**Task requirements**: From the line with "R113: 4.7k (GND, N23) -> 82k (GND, N23)" to the final line of the data below, please write out every line exactly, with no pictures.

Before-and-after change records
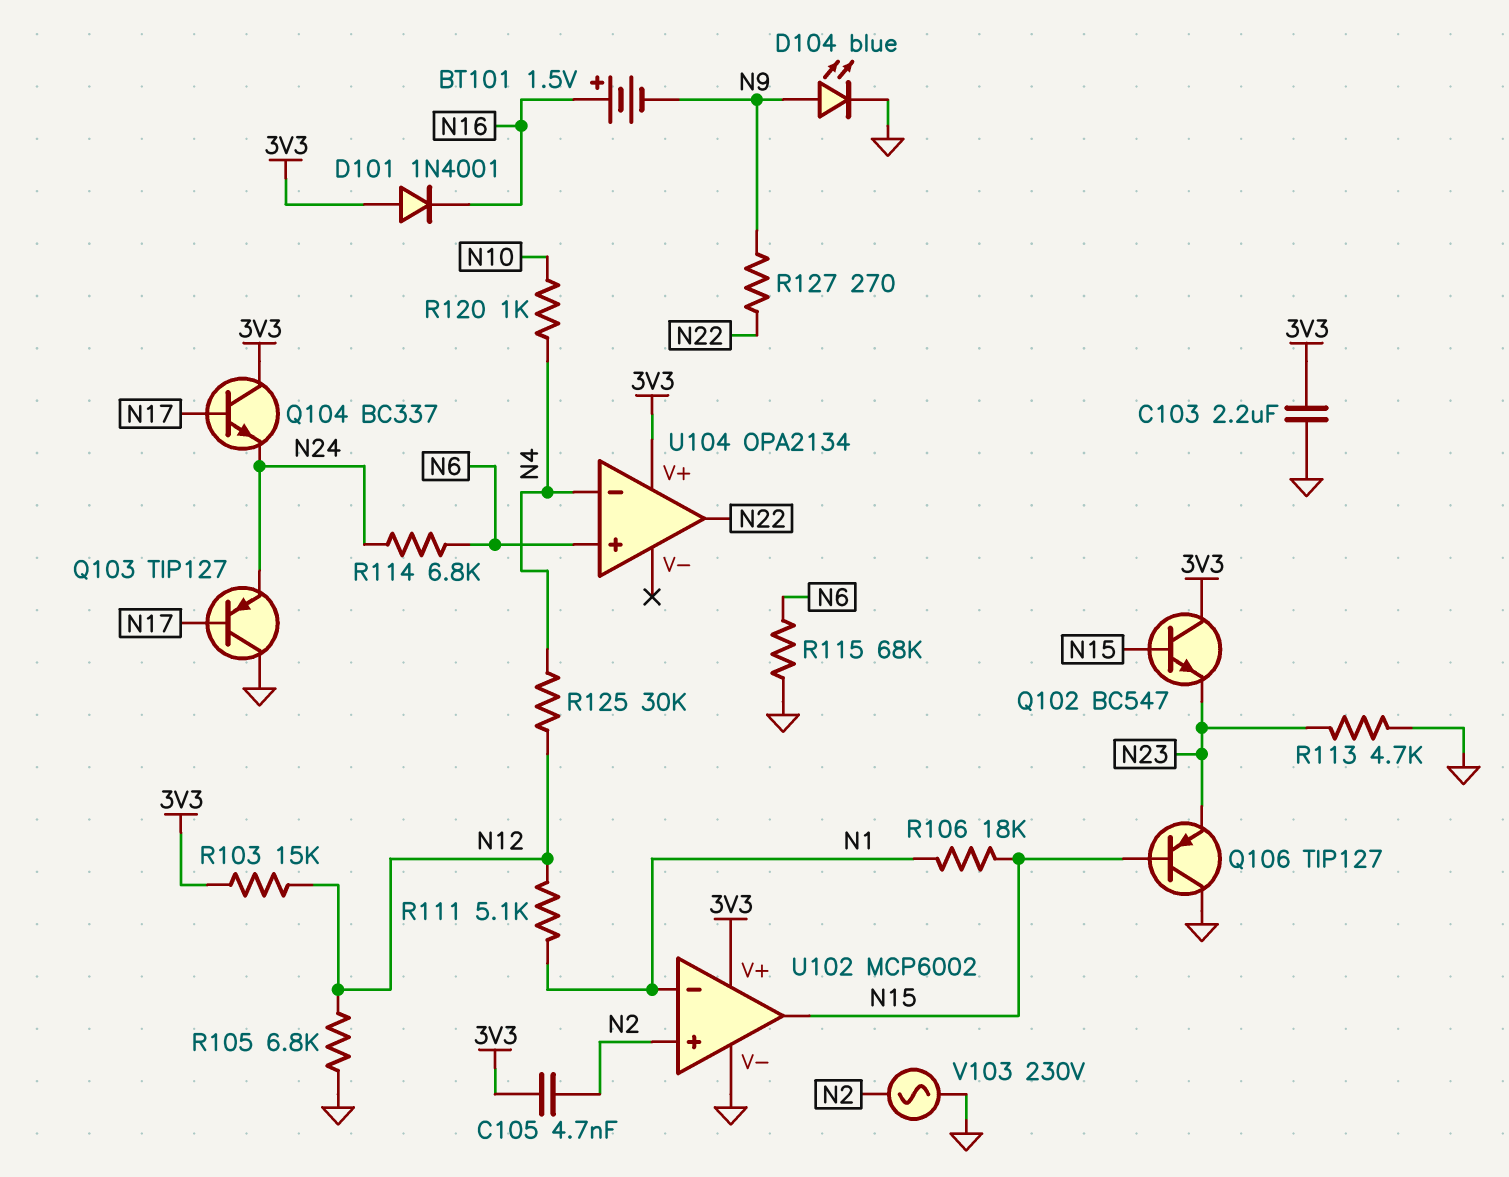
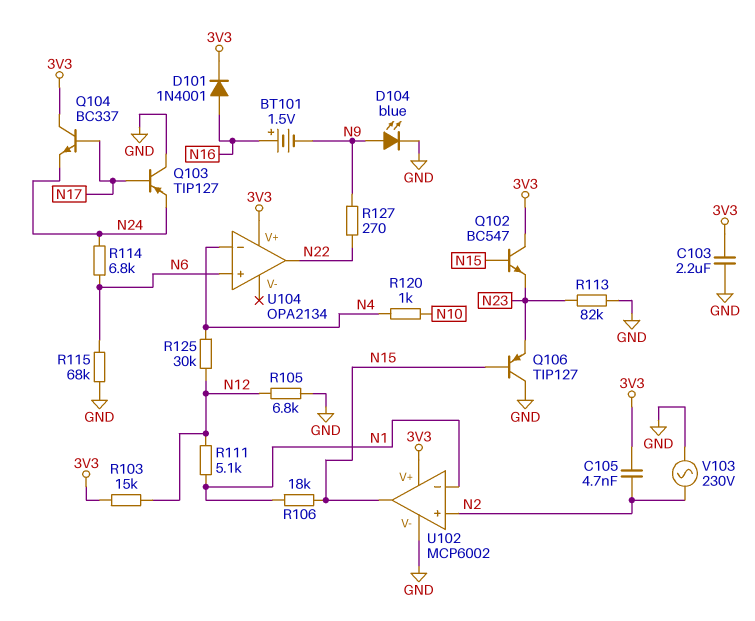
D101: diode 1N4001 (A 3V3, K N16) -> diode 1N4001 (A N16, K 3V3)
R113: 4.7k (GND, N23) -> 82k (GND, N23)

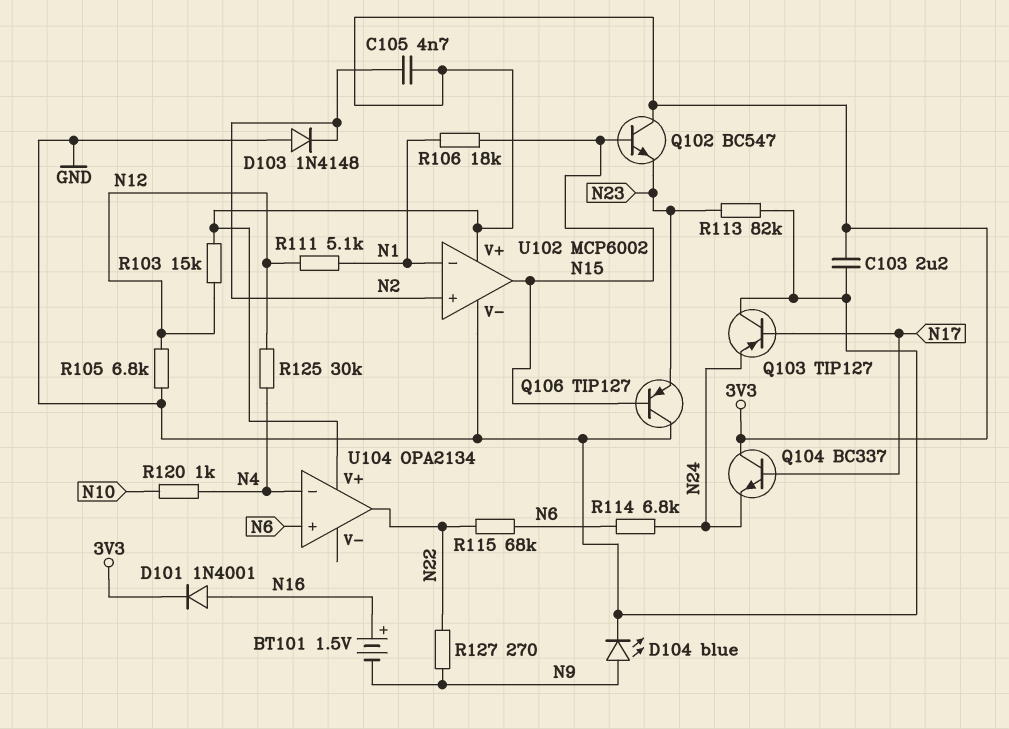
D103: none -> diode 1N4148 (A GND, K N2)
R115: 68k (GND, N6) -> 68k (N6, N22)
V103: AC 230V (GND, N2) -> none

**Completed exercise**:
R113: 4.7k (GND, N23) -> 82k (GND, N23)

D103: none -> diode 1N4148 (A GND, K N2)
R115: 68k (GND, N6) -> 68k (N6, N22)
V103: AC 230V (GND, N2) -> none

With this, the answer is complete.